• Your objective
Pull out each line in the rows below that contains the string "eisis". Case counts.
** start Extracted material **
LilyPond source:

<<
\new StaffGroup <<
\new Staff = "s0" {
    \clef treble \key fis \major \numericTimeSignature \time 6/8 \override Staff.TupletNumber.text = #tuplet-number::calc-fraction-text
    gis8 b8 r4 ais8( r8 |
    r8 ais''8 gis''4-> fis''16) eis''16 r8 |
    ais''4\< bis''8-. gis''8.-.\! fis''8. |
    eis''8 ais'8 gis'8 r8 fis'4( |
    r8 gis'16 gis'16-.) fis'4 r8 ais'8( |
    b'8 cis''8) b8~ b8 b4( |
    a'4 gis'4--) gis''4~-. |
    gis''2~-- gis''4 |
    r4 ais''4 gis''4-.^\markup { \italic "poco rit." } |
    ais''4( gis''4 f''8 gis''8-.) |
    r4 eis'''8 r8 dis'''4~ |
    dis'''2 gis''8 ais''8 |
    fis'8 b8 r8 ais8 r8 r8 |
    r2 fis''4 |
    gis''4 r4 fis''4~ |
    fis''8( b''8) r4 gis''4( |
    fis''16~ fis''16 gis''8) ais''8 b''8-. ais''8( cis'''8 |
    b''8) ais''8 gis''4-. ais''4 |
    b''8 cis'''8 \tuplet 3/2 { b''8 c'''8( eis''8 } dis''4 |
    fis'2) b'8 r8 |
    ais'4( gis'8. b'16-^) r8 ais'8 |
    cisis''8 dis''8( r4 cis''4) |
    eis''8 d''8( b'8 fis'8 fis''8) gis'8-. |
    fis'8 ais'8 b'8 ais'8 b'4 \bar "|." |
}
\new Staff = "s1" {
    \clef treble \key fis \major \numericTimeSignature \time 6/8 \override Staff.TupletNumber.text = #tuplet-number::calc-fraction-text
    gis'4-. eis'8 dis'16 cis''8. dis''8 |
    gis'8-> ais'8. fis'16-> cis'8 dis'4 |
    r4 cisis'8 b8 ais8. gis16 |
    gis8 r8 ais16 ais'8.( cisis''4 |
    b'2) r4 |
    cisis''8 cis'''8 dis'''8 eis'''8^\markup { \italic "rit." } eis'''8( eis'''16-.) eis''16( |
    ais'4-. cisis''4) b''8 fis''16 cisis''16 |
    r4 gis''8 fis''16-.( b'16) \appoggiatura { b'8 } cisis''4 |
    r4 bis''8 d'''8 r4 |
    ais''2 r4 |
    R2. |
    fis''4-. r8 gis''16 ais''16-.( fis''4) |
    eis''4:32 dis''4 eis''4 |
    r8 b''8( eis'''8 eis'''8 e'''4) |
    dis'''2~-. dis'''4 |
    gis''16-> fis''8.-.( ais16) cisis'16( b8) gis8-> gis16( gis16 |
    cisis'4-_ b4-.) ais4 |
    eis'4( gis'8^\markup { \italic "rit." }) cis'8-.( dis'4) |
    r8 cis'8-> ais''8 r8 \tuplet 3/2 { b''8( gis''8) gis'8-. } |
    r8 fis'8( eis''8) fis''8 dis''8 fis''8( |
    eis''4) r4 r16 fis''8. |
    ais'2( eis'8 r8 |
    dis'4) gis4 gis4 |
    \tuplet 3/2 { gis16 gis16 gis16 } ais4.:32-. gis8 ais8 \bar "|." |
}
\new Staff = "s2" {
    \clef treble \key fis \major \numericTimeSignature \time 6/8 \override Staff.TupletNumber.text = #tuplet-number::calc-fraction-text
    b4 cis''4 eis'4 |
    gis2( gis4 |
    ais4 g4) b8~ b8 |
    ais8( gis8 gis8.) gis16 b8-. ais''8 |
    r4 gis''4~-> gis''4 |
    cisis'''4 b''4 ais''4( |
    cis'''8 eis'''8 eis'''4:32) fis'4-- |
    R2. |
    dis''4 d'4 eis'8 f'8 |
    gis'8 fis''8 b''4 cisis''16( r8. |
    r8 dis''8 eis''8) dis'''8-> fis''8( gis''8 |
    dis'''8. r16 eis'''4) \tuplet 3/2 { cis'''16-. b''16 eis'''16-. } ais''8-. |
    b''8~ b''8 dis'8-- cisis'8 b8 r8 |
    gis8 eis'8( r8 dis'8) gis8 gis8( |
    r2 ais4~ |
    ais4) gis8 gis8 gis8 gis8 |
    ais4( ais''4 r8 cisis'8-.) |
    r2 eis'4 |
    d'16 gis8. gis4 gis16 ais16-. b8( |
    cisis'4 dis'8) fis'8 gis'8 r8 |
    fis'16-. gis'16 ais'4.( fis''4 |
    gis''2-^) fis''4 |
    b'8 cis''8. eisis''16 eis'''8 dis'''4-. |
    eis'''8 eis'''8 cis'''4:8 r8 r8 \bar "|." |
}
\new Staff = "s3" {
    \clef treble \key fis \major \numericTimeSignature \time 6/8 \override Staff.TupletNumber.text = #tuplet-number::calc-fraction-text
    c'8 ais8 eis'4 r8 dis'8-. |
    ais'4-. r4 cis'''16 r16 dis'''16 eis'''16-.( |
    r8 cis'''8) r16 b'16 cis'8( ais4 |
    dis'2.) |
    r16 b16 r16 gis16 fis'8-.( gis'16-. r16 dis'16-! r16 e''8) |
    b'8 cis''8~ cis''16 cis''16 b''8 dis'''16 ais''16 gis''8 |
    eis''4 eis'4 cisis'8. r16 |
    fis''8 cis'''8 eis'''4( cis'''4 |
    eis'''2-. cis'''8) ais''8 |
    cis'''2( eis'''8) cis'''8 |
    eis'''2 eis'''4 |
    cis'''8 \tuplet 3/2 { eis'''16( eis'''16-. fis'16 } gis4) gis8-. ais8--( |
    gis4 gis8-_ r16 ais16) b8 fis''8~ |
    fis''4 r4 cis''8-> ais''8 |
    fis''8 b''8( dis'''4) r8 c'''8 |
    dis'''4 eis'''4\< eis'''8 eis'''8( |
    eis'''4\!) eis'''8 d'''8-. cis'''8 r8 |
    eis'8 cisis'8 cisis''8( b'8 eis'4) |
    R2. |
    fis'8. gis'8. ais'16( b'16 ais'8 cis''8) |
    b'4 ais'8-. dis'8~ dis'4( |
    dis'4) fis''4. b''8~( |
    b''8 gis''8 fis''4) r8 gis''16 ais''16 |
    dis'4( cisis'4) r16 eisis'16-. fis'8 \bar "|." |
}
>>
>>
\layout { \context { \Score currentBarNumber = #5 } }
** end Extracted material **
• Reply
    b'8 cis''8. eisis''16 eis'''8 dis'''4-. |
    dis'4( cisis'4) r16 eisis'16-. fis'8 \bar "|." |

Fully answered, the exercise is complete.